• Exercise description
For every line of the material below, check for the string "green" and return the line if it is there.

· · · · · · ·

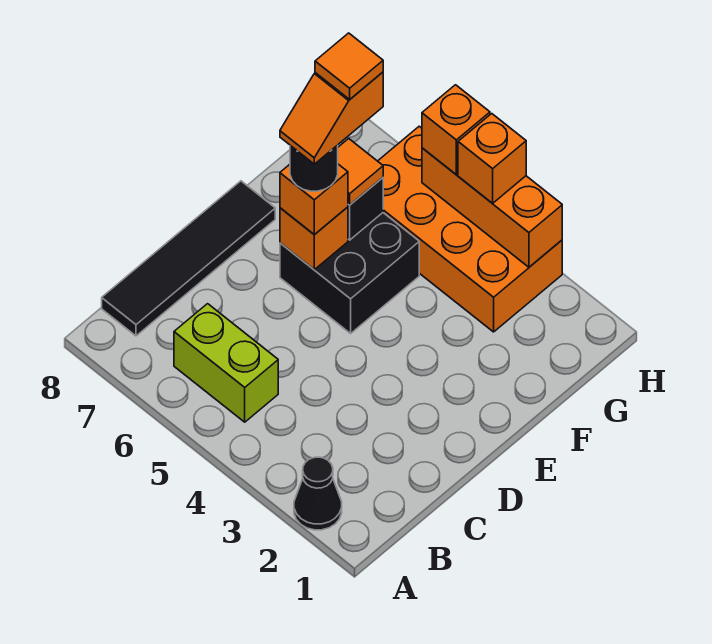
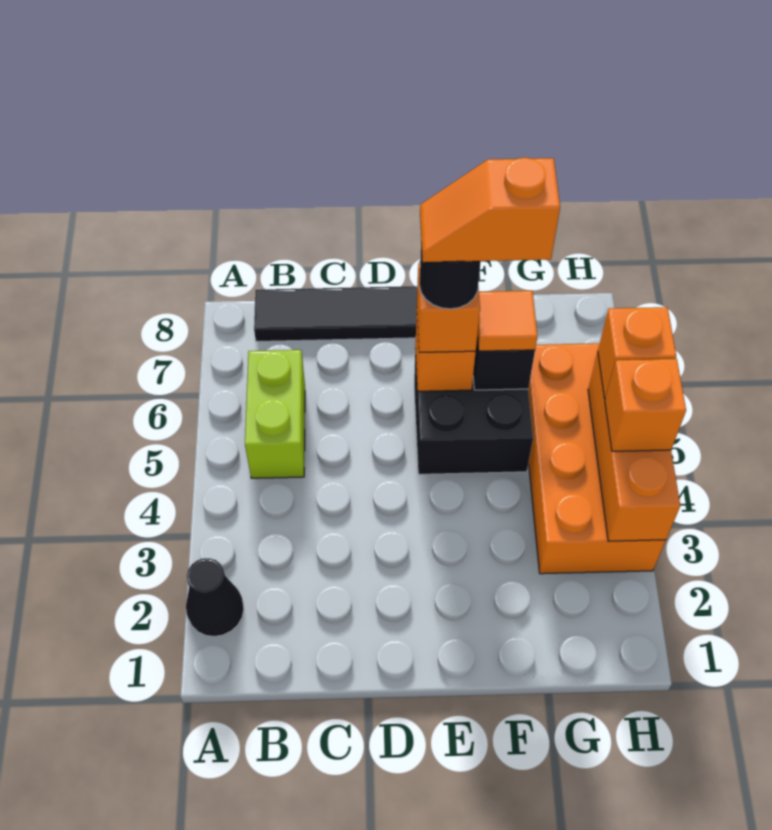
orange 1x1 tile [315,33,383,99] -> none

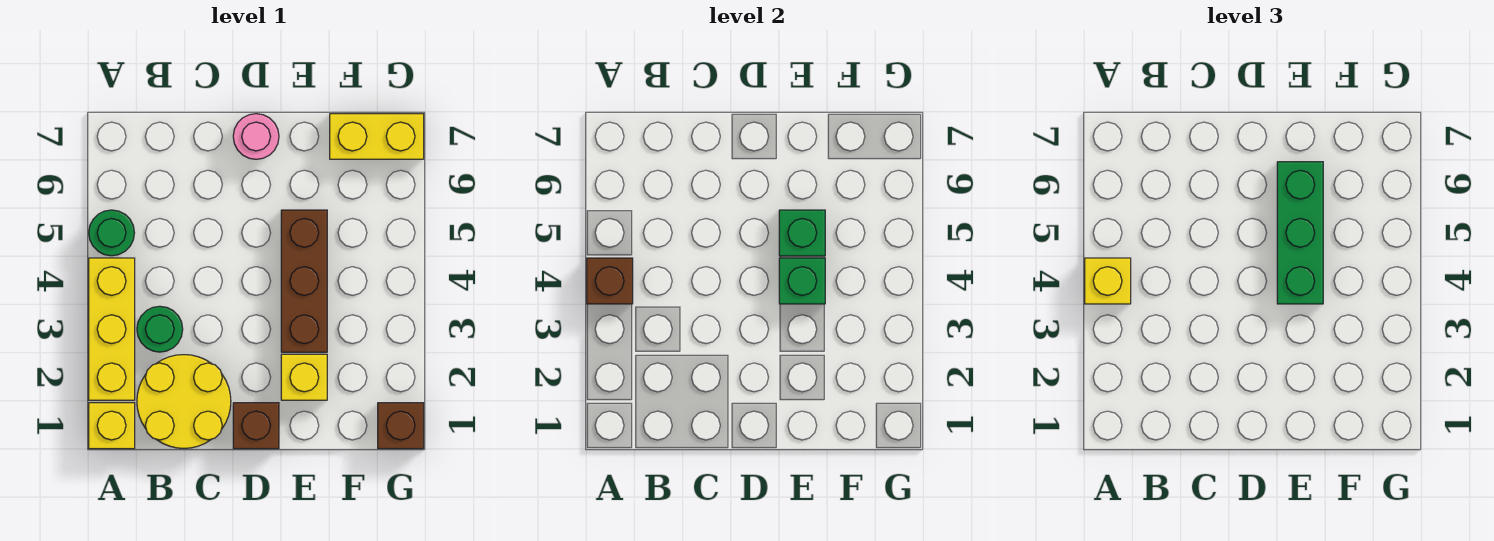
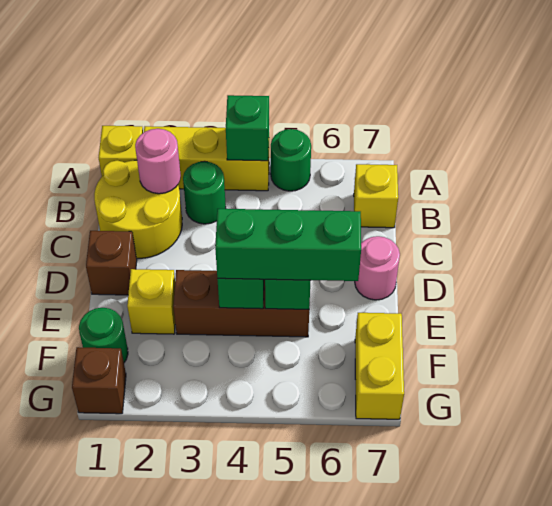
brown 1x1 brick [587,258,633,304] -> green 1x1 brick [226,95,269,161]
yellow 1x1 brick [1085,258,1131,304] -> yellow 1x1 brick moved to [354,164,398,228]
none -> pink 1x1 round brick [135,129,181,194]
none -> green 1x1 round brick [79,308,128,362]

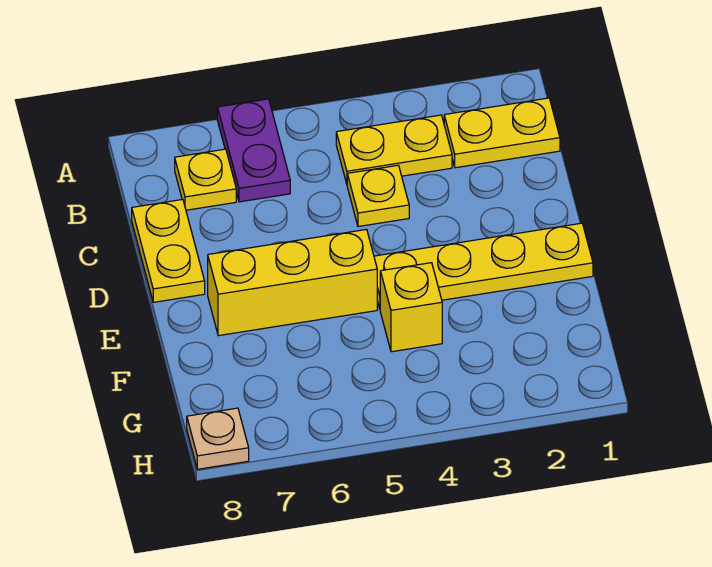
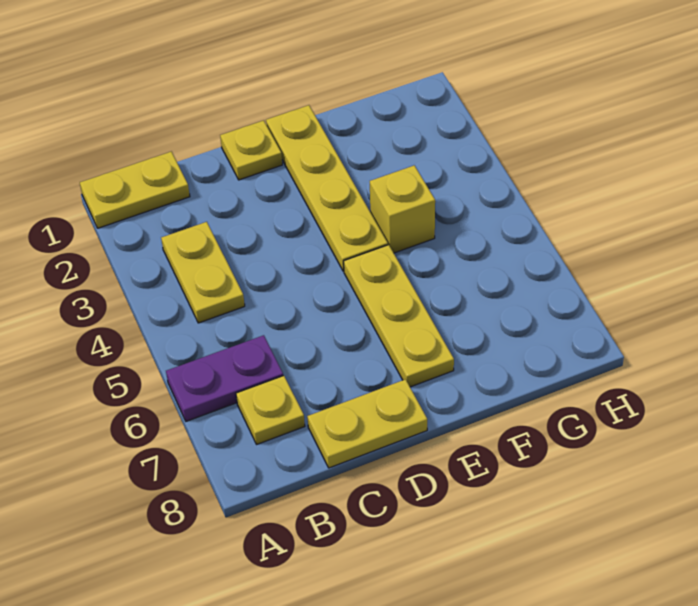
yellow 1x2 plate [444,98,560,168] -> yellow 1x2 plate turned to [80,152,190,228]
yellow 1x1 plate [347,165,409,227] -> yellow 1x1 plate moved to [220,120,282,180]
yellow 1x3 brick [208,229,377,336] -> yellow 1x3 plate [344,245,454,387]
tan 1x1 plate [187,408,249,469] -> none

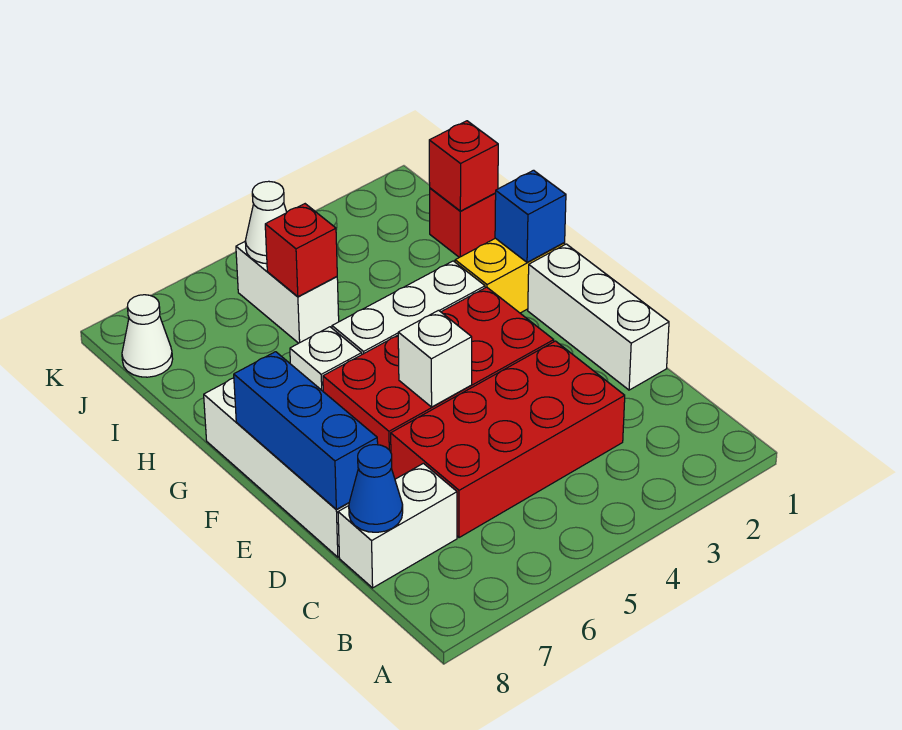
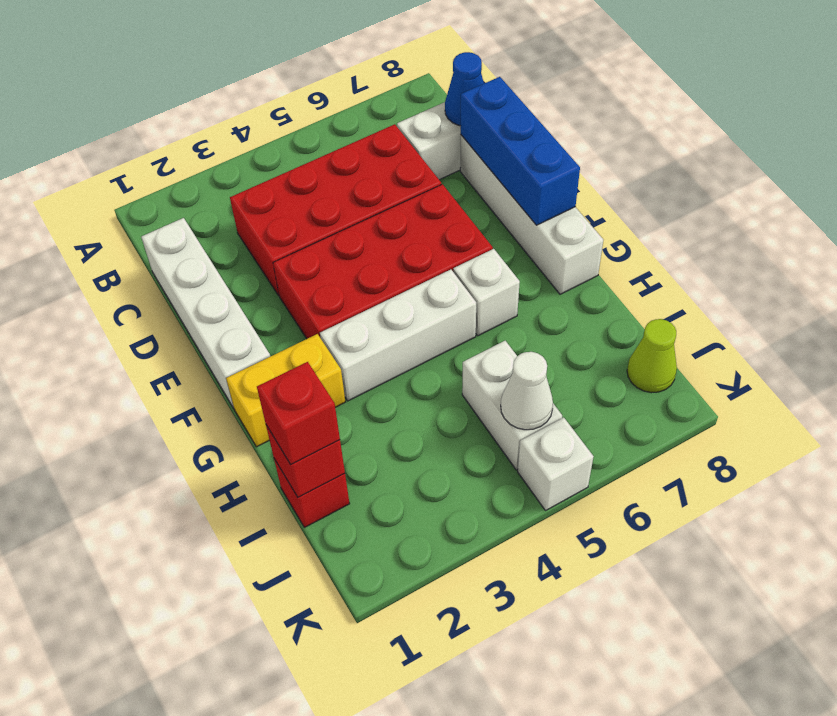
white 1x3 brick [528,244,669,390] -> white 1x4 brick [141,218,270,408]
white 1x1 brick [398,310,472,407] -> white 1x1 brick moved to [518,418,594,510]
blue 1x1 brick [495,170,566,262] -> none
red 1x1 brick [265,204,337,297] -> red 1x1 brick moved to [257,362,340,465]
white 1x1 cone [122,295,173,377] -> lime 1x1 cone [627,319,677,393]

· · · · · · ·

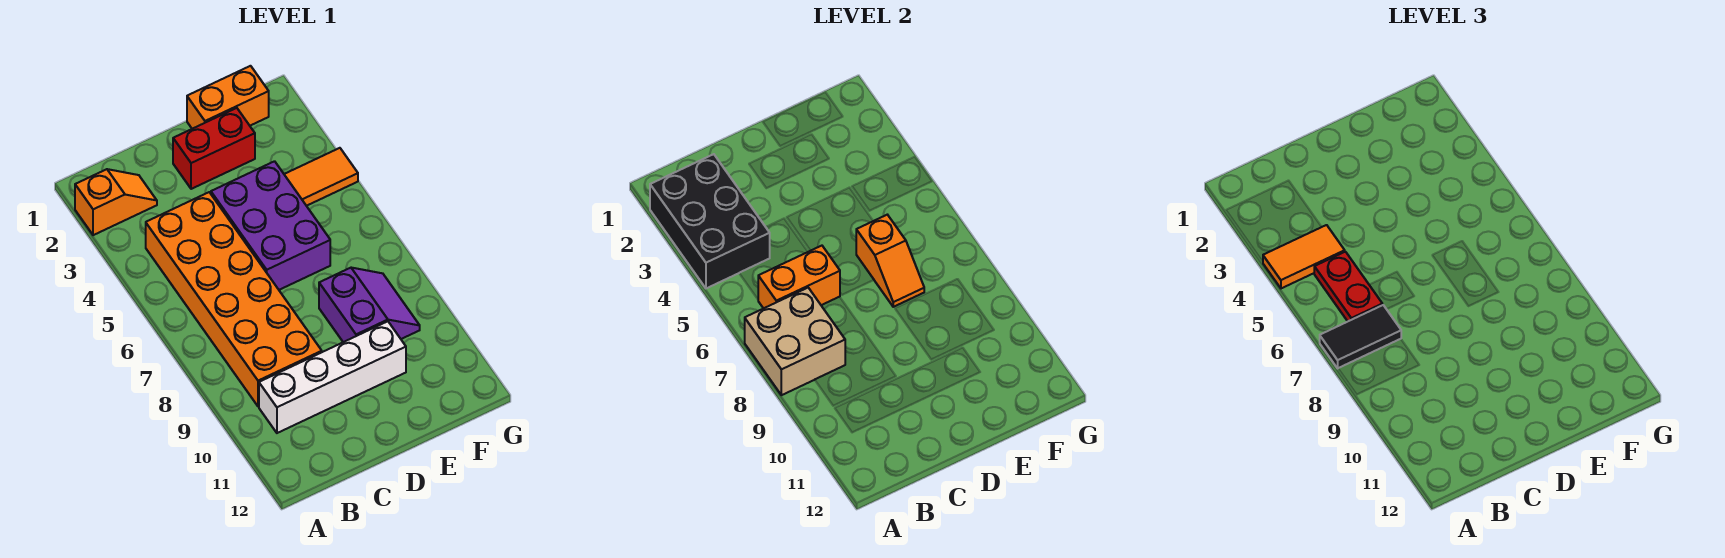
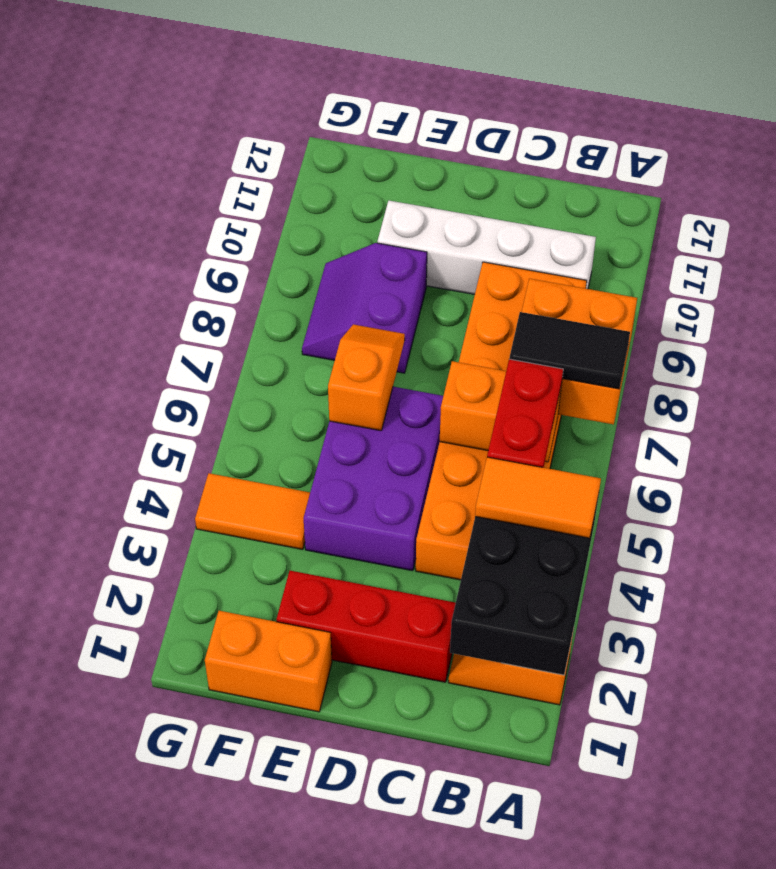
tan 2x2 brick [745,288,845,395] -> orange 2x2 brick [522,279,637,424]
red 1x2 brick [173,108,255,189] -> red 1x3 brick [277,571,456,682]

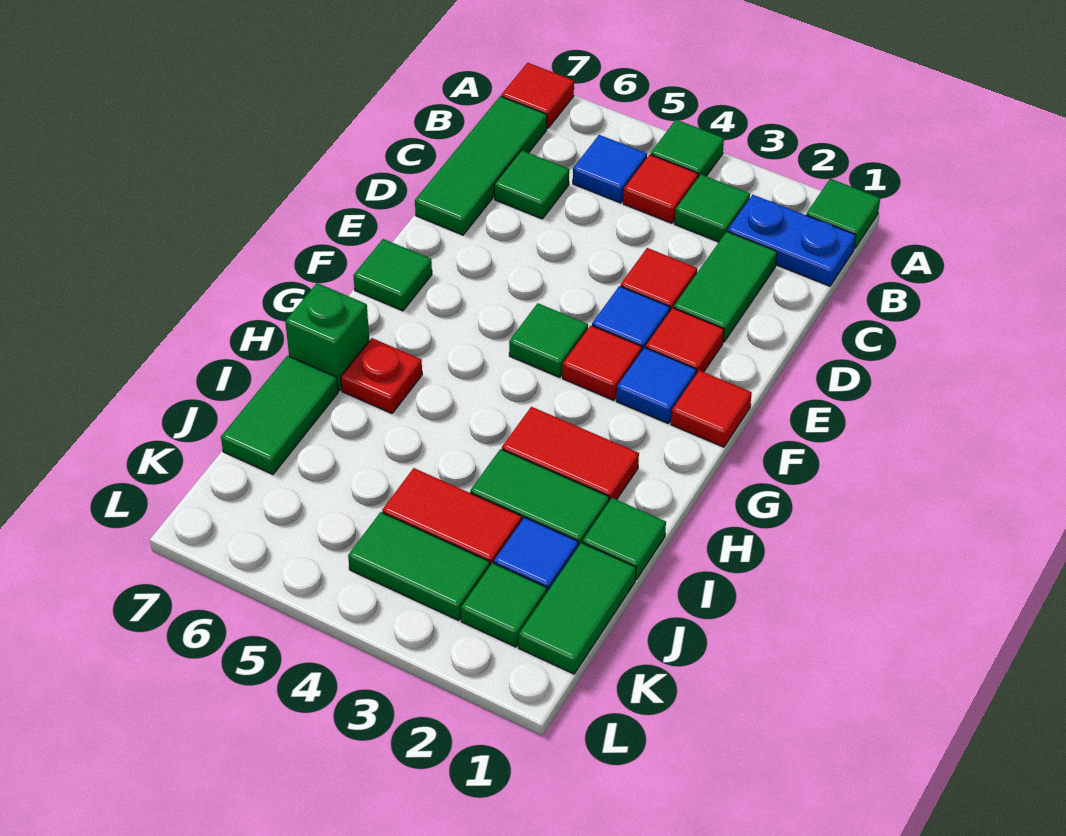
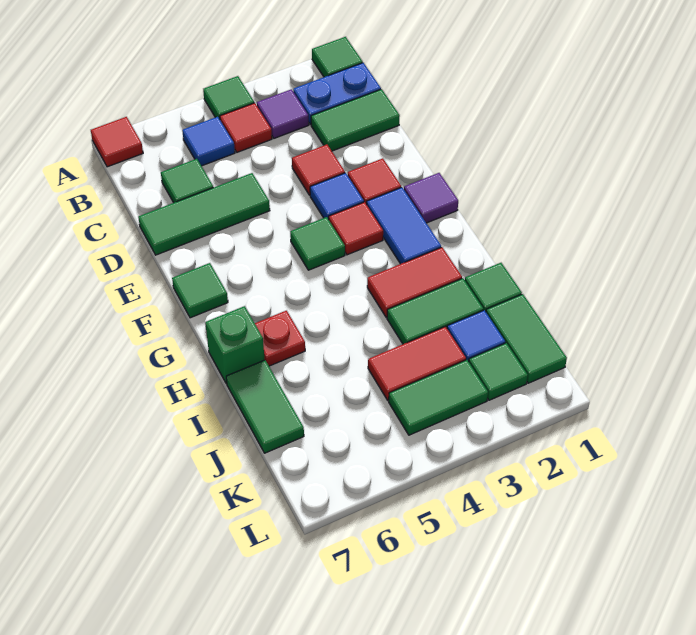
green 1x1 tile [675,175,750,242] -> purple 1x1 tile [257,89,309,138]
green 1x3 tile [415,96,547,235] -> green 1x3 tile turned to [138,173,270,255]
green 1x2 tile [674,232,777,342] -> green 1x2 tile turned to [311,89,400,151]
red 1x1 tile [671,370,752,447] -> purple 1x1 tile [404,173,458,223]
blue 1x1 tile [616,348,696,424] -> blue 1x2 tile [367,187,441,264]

· · · · · · ·

• The answer
brown 1x1 brick [587,258,633,304] -> green 1x1 brick [226,95,269,161]
none -> green 1x1 round brick [79,308,128,362]
green 1x1 tile [675,175,750,242] -> purple 1x1 tile [257,89,309,138]
green 1x3 tile [415,96,547,235] -> green 1x3 tile turned to [138,173,270,255]
green 1x2 tile [674,232,777,342] -> green 1x2 tile turned to [311,89,400,151]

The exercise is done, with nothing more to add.